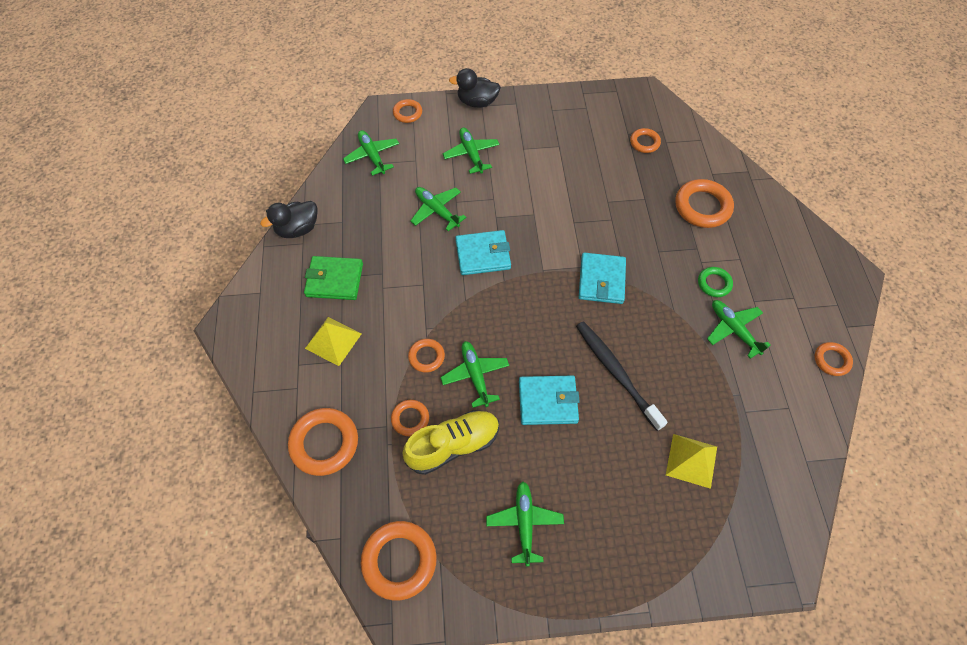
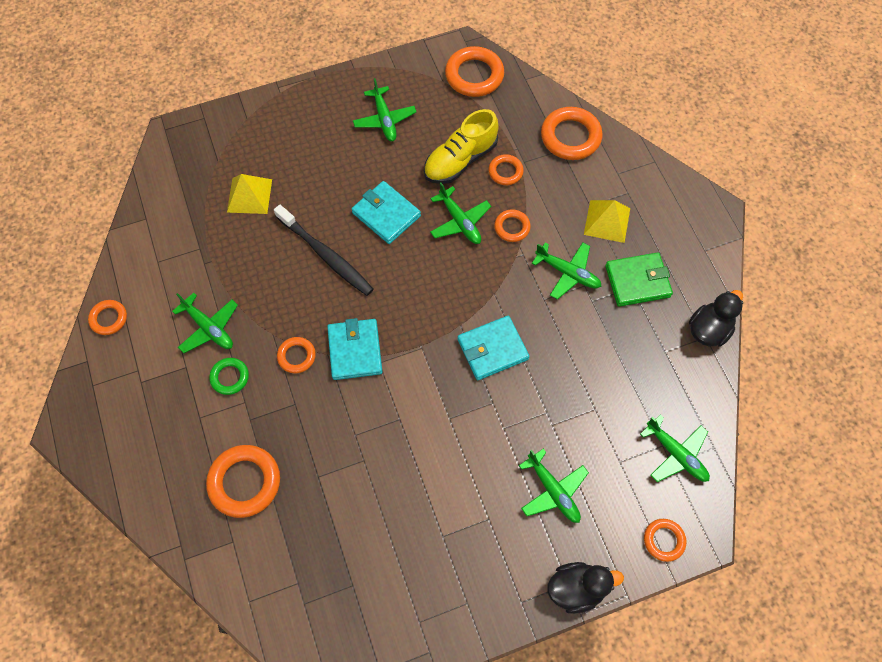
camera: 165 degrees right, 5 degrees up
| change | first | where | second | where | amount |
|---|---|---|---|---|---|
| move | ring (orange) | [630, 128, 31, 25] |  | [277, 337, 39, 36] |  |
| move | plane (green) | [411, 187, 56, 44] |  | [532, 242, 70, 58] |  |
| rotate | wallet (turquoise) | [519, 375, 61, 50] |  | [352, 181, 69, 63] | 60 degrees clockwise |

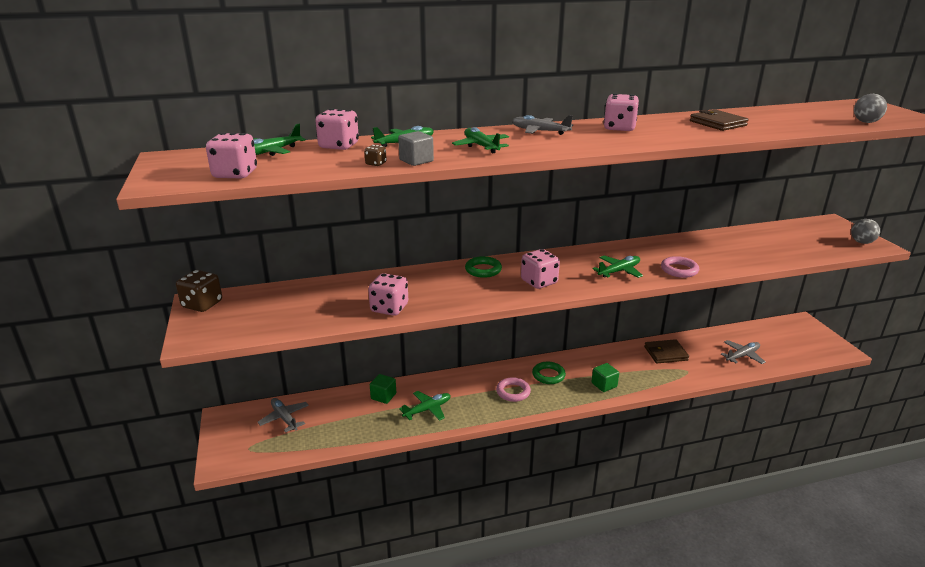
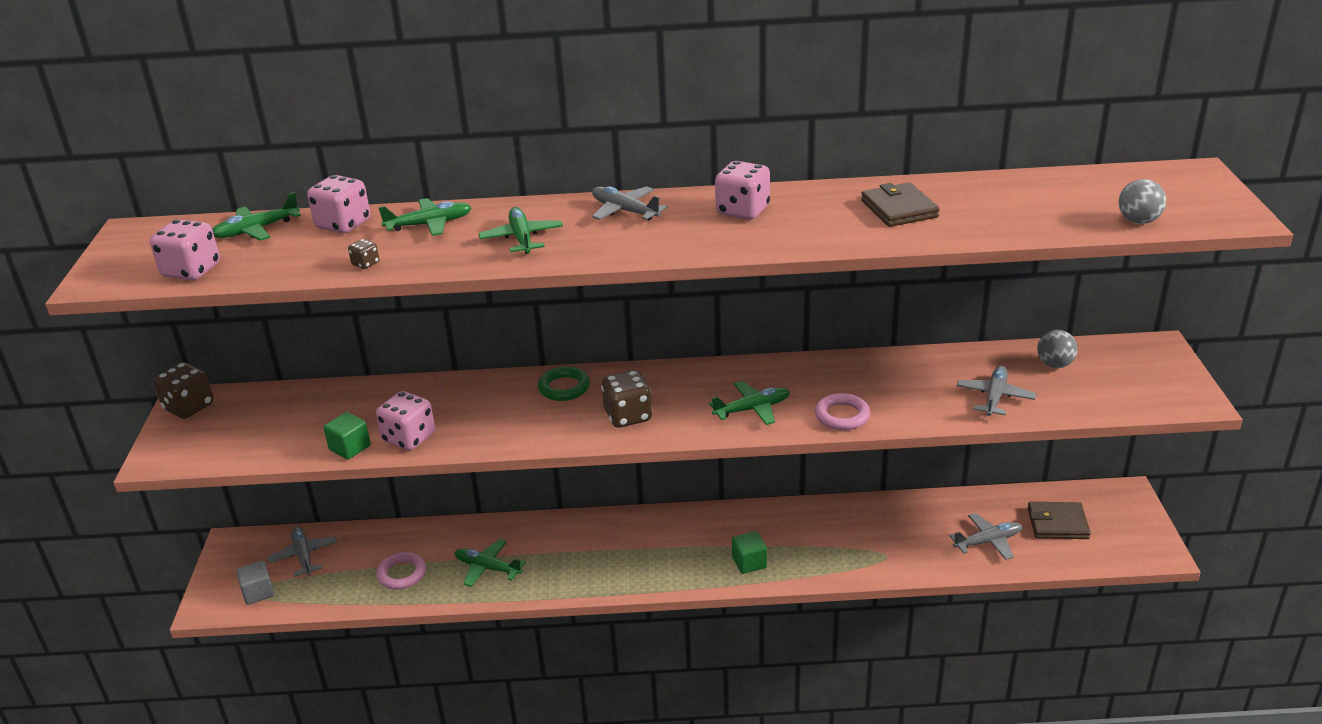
camera: 15 degrees right, 5 degrees up
| change | first | where | second | where | amount |
|---|---|---|---|---|---|
| move | cube (grey) | [398, 131, 36, 35] |  | [236, 561, 38, 44] |  |
| move | ball (grey) | [851, 219, 29, 25] |  | [1037, 330, 41, 38] |  |
| recolor | dice (pink) | [521, 249, 39, 40] | dice (brown) | [601, 370, 51, 58] |  |
| move | wallet (brown) | [644, 339, 45, 24] |  | [1028, 502, 63, 37] |  |
| delete | ring (green) | [532, 362, 34, 22] |  |  |  |
| move | cube (green) | [370, 374, 26, 30] |  | [323, 412, 48, 48] |  |
| move | ring (pink) | [496, 377, 35, 25] |  | [376, 552, 50, 38] |  |
| rotate | plane (green) | [399, 391, 52, 30] |  | [454, 539, 72, 48] | 135 degrees counterclockwise |
| insert |  |  | plane (grey) | [957, 366, 79, 50] |  |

■ ■ ■ ■ ■ ■ ■

**What is required**:
In the records above, find the line that contains "degrees clockwise |" and repeat exactly that line and all lines after it to the end. Do not include pictures.

**Response to this exercise**:
| rotate | wallet (turquoise) | [519, 375, 61, 50] |  | [352, 181, 69, 63] | 60 degrees clockwise |

camera: 15 degrees right, 5 degrees up
| change | first | where | second | where | amount |
|---|---|---|---|---|---|
| move | cube (grey) | [398, 131, 36, 35] |  | [236, 561, 38, 44] |  |
| move | ball (grey) | [851, 219, 29, 25] |  | [1037, 330, 41, 38] |  |
| recolor | dice (pink) | [521, 249, 39, 40] | dice (brown) | [601, 370, 51, 58] |  |
| move | wallet (brown) | [644, 339, 45, 24] |  | [1028, 502, 63, 37] |  |
| delete | ring (green) | [532, 362, 34, 22] |  |  |  |
| move | cube (green) | [370, 374, 26, 30] |  | [323, 412, 48, 48] |  |
| move | ring (pink) | [496, 377, 35, 25] |  | [376, 552, 50, 38] |  |
| rotate | plane (green) | [399, 391, 52, 30] |  | [454, 539, 72, 48] | 135 degrees counterclockwise |
| insert |  |  | plane (grey) | [957, 366, 79, 50] |  |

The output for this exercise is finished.